PROBLEM TO WORK ON ::
Could you return all of the records below word for word, keeping every line in its original order and unchanged?

PROVIDED RECORDS ::
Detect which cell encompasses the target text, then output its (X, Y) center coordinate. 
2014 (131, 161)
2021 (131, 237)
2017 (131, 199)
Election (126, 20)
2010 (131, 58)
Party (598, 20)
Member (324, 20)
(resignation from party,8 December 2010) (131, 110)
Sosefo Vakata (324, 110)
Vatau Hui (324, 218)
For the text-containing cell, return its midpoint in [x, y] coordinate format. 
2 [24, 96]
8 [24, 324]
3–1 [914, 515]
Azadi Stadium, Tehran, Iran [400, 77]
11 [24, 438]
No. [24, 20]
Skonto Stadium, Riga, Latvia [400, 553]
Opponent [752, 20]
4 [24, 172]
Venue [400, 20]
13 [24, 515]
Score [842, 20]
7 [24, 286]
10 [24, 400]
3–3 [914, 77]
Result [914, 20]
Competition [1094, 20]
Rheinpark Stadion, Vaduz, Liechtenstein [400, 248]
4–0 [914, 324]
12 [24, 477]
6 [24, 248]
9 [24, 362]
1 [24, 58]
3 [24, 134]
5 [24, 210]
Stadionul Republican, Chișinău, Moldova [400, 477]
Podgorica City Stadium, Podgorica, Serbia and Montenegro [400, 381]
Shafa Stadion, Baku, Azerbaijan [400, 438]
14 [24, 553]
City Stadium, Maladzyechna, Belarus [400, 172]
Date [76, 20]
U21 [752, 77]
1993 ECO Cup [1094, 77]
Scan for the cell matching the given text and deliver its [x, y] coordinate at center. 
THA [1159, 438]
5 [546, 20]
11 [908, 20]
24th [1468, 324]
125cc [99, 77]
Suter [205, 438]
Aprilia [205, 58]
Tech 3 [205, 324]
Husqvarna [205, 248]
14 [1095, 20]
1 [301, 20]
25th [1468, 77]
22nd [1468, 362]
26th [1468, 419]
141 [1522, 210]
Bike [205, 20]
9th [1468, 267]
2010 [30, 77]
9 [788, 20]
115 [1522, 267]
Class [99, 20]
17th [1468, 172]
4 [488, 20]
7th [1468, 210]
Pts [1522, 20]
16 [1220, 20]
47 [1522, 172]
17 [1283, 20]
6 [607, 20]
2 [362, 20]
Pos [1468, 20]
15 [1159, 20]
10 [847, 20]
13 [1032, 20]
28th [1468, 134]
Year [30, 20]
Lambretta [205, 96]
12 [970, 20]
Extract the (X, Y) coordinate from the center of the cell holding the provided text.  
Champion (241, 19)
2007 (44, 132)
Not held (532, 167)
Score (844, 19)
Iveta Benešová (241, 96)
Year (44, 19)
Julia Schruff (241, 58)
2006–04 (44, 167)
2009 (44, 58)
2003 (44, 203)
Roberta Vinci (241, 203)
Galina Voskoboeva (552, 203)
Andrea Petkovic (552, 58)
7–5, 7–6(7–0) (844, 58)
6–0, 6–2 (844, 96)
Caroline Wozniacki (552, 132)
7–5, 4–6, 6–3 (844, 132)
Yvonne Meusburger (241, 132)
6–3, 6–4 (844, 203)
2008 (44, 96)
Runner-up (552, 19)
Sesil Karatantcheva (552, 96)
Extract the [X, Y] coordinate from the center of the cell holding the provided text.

SOLUTION FOR THIS EXERCISE ::
Detect which cell encompasses the target text, then output its (X, Y) center coordinate. 
2014 (131, 161)
2021 (131, 237)
2017 (131, 199)
Election (126, 20)
2010 (131, 58)
Party (598, 20)
Member (324, 20)
(resignation from party,8 December 2010) (131, 110)
Sosefo Vakata (324, 110)
Vatau Hui (324, 218)
For the text-containing cell, return its midpoint in [x, y] coordinate format. 
2 [24, 96]
8 [24, 324]
3–1 [914, 515]
Azadi Stadium, Tehran, Iran [400, 77]
11 [24, 438]
No. [24, 20]
Skonto Stadium, Riga, Latvia [400, 553]
Opponent [752, 20]
4 [24, 172]
Venue [400, 20]
13 [24, 515]
Score [842, 20]
7 [24, 286]
10 [24, 400]
3–3 [914, 77]
Result [914, 20]
Competition [1094, 20]
Rheinpark Stadion, Vaduz, Liechtenstein [400, 248]
4–0 [914, 324]
12 [24, 477]
6 [24, 248]
9 [24, 362]
1 [24, 58]
3 [24, 134]
5 [24, 210]
Stadionul Republican, Chișinău, Moldova [400, 477]
Podgorica City Stadium, Podgorica, Serbia and Montenegro [400, 381]
Shafa Stadion, Baku, Azerbaijan [400, 438]
14 [24, 553]
City Stadium, Maladzyechna, Belarus [400, 172]
Date [76, 20]
U21 [752, 77]
1993 ECO Cup [1094, 77]
Scan for the cell matching the given text and deliver its [x, y] coordinate at center. 
THA [1159, 438]
5 [546, 20]
11 [908, 20]
24th [1468, 324]
125cc [99, 77]
Suter [205, 438]
Aprilia [205, 58]
Tech 3 [205, 324]
Husqvarna [205, 248]
14 [1095, 20]
1 [301, 20]
25th [1468, 77]
22nd [1468, 362]
26th [1468, 419]
141 [1522, 210]
Bike [205, 20]
9th [1468, 267]
2010 [30, 77]
9 [788, 20]
115 [1522, 267]
Class [99, 20]
17th [1468, 172]
4 [488, 20]
7th [1468, 210]
Pts [1522, 20]
16 [1220, 20]
47 [1522, 172]
17 [1283, 20]
6 [607, 20]
2 [362, 20]
Pos [1468, 20]
15 [1159, 20]
10 [847, 20]
13 [1032, 20]
28th [1468, 134]
Year [30, 20]
Lambretta [205, 96]
12 [970, 20]
Extract the (X, Y) coordinate from the center of the cell holding the provided text.  
Champion (241, 19)
2007 (44, 132)
Not held (532, 167)
Score (844, 19)
Iveta Benešová (241, 96)
Year (44, 19)
Julia Schruff (241, 58)
2006–04 (44, 167)
2009 (44, 58)
2003 (44, 203)
Roberta Vinci (241, 203)
Galina Voskoboeva (552, 203)
Andrea Petkovic (552, 58)
7–5, 7–6(7–0) (844, 58)
6–0, 6–2 (844, 96)
Caroline Wozniacki (552, 132)
7–5, 4–6, 6–3 (844, 132)
Yvonne Meusburger (241, 132)
6–3, 6–4 (844, 203)
2008 (44, 96)
Runner-up (552, 19)
Sesil Karatantcheva (552, 96)
Extract the [X, Y] coordinate from the center of the cell holding the provided text.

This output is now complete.